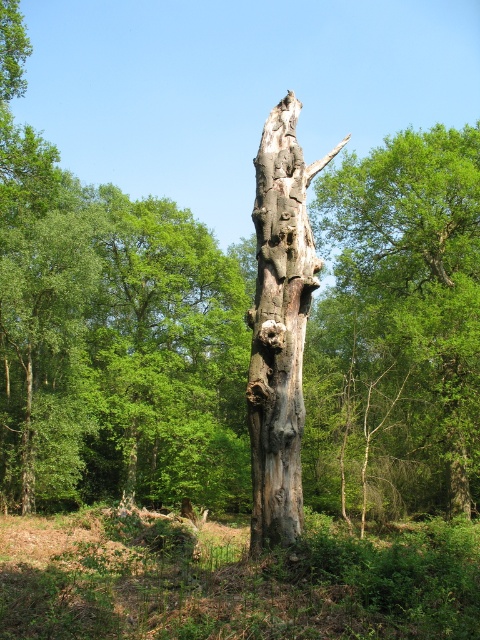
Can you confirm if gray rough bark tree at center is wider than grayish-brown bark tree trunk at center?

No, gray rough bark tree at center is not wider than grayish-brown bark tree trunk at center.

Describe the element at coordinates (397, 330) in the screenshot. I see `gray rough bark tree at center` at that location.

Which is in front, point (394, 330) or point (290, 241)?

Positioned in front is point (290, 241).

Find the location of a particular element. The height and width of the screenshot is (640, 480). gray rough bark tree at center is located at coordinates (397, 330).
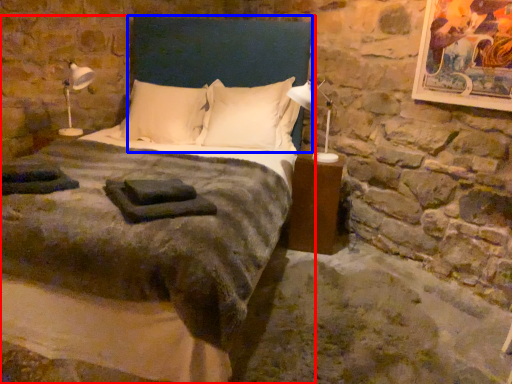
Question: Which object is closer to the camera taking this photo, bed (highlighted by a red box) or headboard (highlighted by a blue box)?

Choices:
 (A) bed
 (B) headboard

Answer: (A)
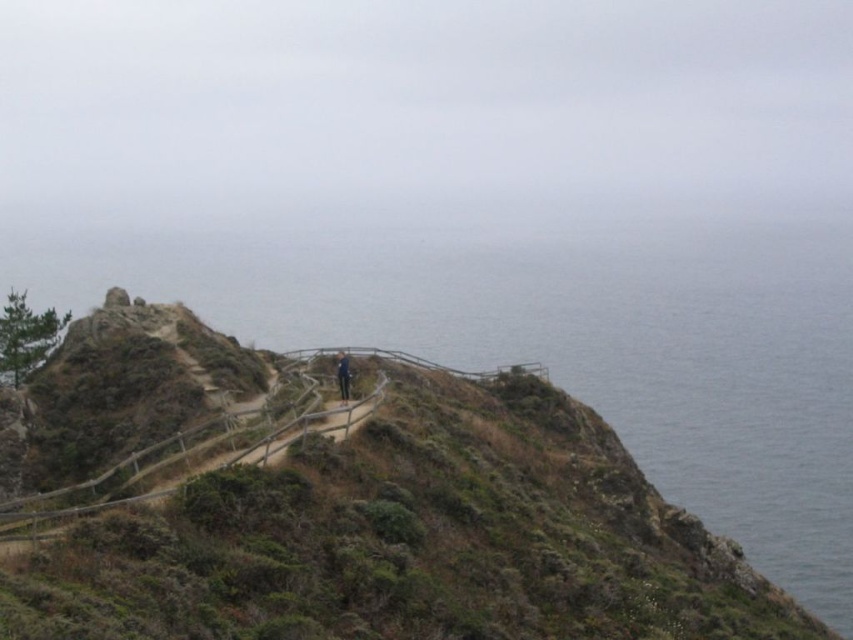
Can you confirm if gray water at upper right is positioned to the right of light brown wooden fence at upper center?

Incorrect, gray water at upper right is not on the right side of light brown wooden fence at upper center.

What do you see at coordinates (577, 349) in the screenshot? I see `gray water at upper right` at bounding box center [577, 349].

────────────────────────────────────────

_WHAT TO DO:_
Rewrite the records above with "gray rough bark tree" replaced by "pale smooth bark tree" wherever it occurs, keeping all other text unchanged and leaving out the pictures.

_ANSWER SECTION:_
Can you confirm if pale smooth bark tree at center is wider than grayish-brown bark tree trunk at center?

No, pale smooth bark tree at center is not wider than grayish-brown bark tree trunk at center.

Describe the element at coordinates (397, 330) in the screenshot. I see `pale smooth bark tree at center` at that location.

Which is in front, point (394, 330) or point (290, 241)?

Positioned in front is point (290, 241).

Find the location of a particular element. The height and width of the screenshot is (640, 480). pale smooth bark tree at center is located at coordinates (397, 330).
Question: Which object is closer to the camera taking this photo, bed (highlighted by a red box) or headboard (highlighted by a blue box)?

Choices:
 (A) bed
 (B) headboard

Answer: (A)
Can you confirm if gray water at upper right is positioned to the right of light brown wooden fence at upper center?

Incorrect, gray water at upper right is not on the right side of light brown wooden fence at upper center.

What do you see at coordinates (577, 349) in the screenshot? I see `gray water at upper right` at bounding box center [577, 349].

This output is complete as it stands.